*Exercise objective*. Please output every entry below exactly as written, leaving out any pictures.

+++ Supplied entries +++

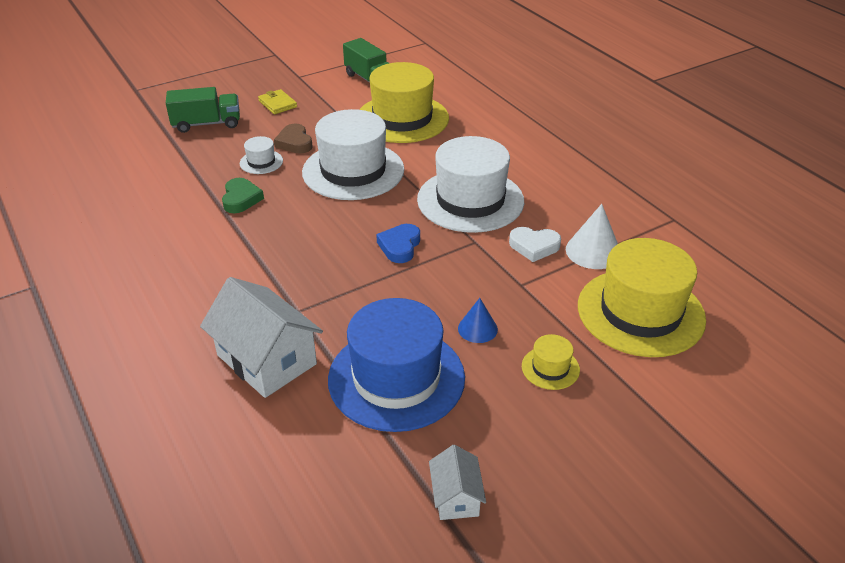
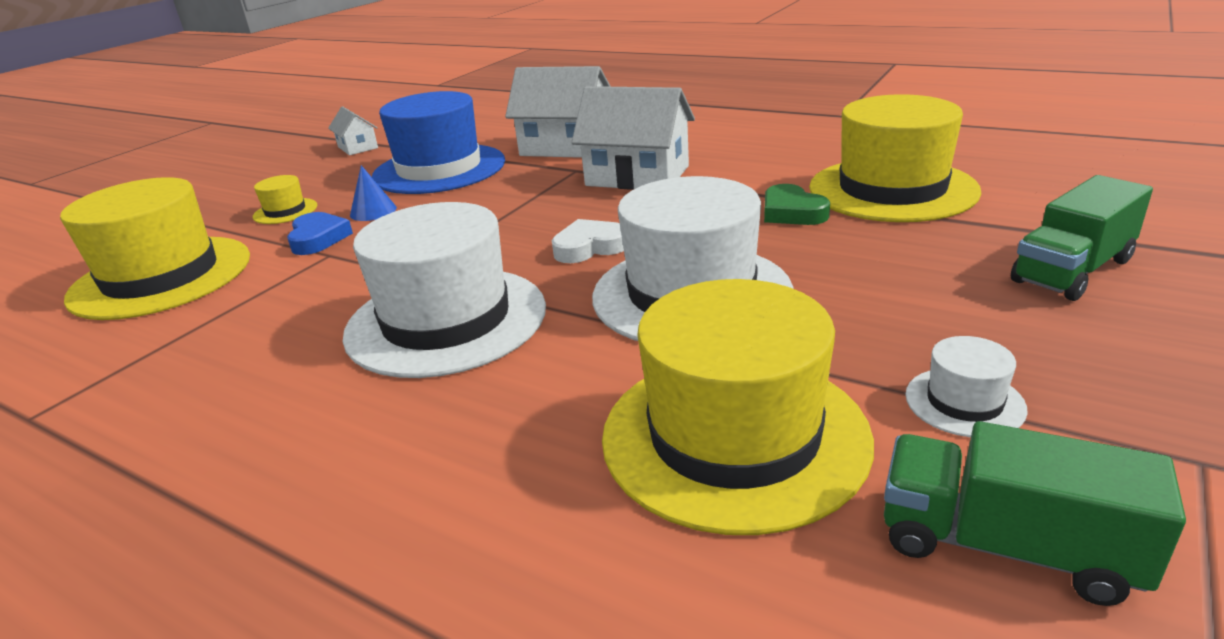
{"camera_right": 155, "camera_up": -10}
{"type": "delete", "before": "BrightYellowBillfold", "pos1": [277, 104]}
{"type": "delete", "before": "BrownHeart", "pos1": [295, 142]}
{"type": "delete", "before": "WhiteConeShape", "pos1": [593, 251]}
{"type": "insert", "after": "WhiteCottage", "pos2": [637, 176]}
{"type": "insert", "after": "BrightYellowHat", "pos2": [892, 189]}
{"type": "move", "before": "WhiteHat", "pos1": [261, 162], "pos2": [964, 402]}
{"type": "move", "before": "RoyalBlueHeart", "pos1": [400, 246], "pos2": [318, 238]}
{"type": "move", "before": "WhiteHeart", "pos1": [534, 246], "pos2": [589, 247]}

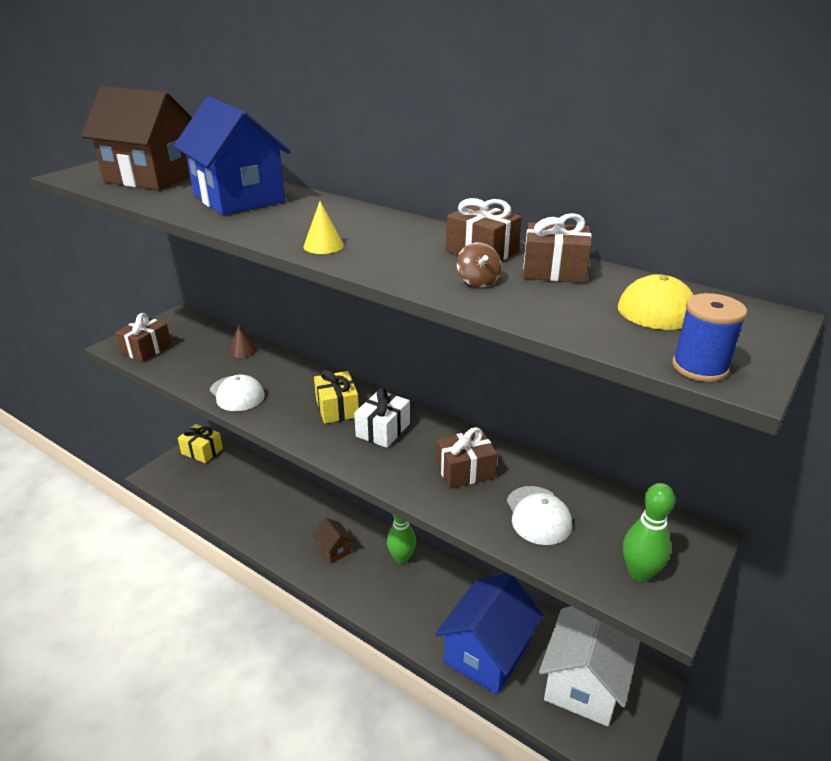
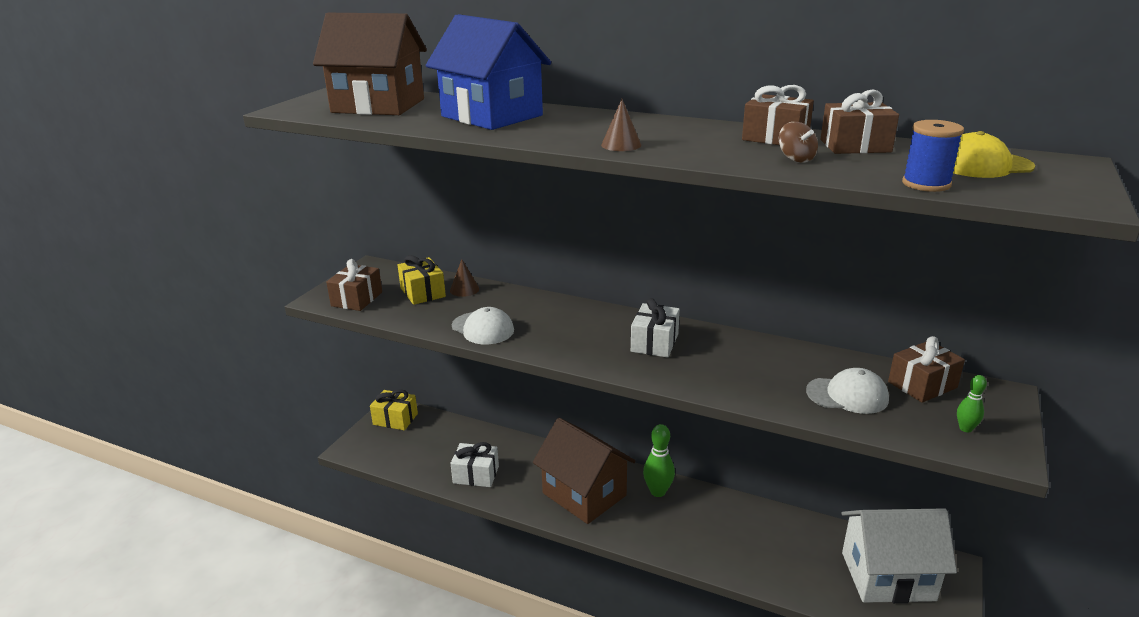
{"camera_right": -10, "camera_up": -5}
{"type": "delete", "before": "RoyalBlueCottage", "pos1": [486, 653]}
{"type": "insert", "after": "WhiteGift", "pos2": [476, 475]}
{"type": "move", "before": "BrightYellowGift", "pos1": [337, 408], "pos2": [423, 292]}
{"type": "move", "before": "BrownGift", "pos1": [465, 470], "pos2": [922, 385]}
{"type": "move", "before": "RoyalBlueReelOfThread", "pos1": [699, 367], "pos2": [926, 184]}
{"type": "recolor", "before": "BrightYellowConeShape", "after": "BrownConeShape", "pos1": [323, 246], "pos2": [621, 145]}
{"type": "rotate", "before": "WhitePeakedCap", "pos1": [538, 515], "pos2": [847, 395], "turn": -60}
{"type": "rotate", "before": "WhiteCottage", "pos1": [584, 683], "pos2": [887, 576], "turn": 75}
{"type": "resize", "before": "BrownCottage", "pos1": [334, 550], "pos2": [584, 494], "scale": 2.18}
{"type": "resize", "before": "EmeraldSkittle", "pos1": [639, 573], "pos2": [965, 428], "scale": 0.56}

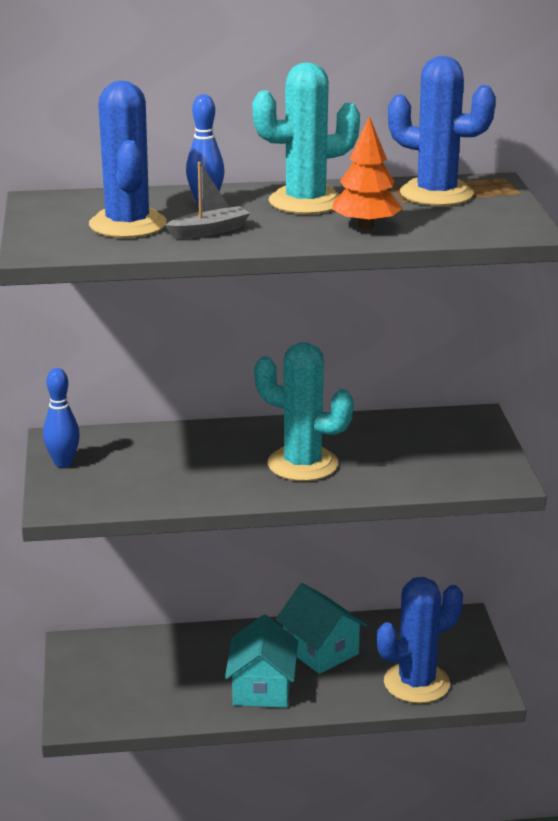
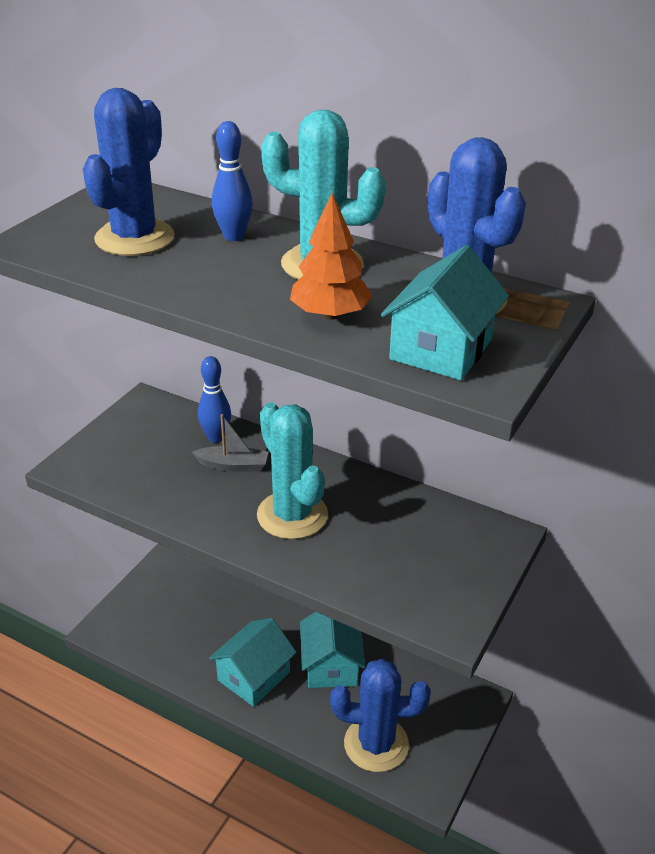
{"camera_right": 35, "camera_up": 10}
{"type": "insert", "after": "TealCottage", "pos2": [441, 349]}
{"type": "move", "before": "RoyalBlueSkittle", "pos1": [63, 463], "pos2": [216, 437]}
{"type": "move", "before": "GraySailboat", "pos1": [209, 231], "pos2": [233, 465]}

+++

*Answer to the problem*.
{"camera_right": 155, "camera_up": -10}
{"type": "delete", "before": "BrightYellowBillfold", "pos1": [277, 104]}
{"type": "delete", "before": "BrownHeart", "pos1": [295, 142]}
{"type": "delete", "before": "WhiteConeShape", "pos1": [593, 251]}
{"type": "insert", "after": "WhiteCottage", "pos2": [637, 176]}
{"type": "insert", "after": "BrightYellowHat", "pos2": [892, 189]}
{"type": "move", "before": "WhiteHat", "pos1": [261, 162], "pos2": [964, 402]}
{"type": "move", "before": "RoyalBlueHeart", "pos1": [400, 246], "pos2": [318, 238]}
{"type": "move", "before": "WhiteHeart", "pos1": [534, 246], "pos2": [589, 247]}

{"camera_right": -10, "camera_up": -5}
{"type": "delete", "before": "RoyalBlueCottage", "pos1": [486, 653]}
{"type": "insert", "after": "WhiteGift", "pos2": [476, 475]}
{"type": "move", "before": "BrightYellowGift", "pos1": [337, 408], "pos2": [423, 292]}
{"type": "move", "before": "BrownGift", "pos1": [465, 470], "pos2": [922, 385]}
{"type": "move", "before": "RoyalBlueReelOfThread", "pos1": [699, 367], "pos2": [926, 184]}
{"type": "recolor", "before": "BrightYellowConeShape", "after": "BrownConeShape", "pos1": [323, 246], "pos2": [621, 145]}
{"type": "rotate", "before": "WhitePeakedCap", "pos1": [538, 515], "pos2": [847, 395], "turn": -60}
{"type": "rotate", "before": "WhiteCottage", "pos1": [584, 683], "pos2": [887, 576], "turn": 75}
{"type": "resize", "before": "BrownCottage", "pos1": [334, 550], "pos2": [584, 494], "scale": 2.18}
{"type": "resize", "before": "EmeraldSkittle", "pos1": [639, 573], "pos2": [965, 428], "scale": 0.56}

{"camera_right": 35, "camera_up": 10}
{"type": "insert", "after": "TealCottage", "pos2": [441, 349]}
{"type": "move", "before": "RoyalBlueSkittle", "pos1": [63, 463], "pos2": [216, 437]}
{"type": "move", "before": "GraySailboat", "pos1": [209, 231], "pos2": [233, 465]}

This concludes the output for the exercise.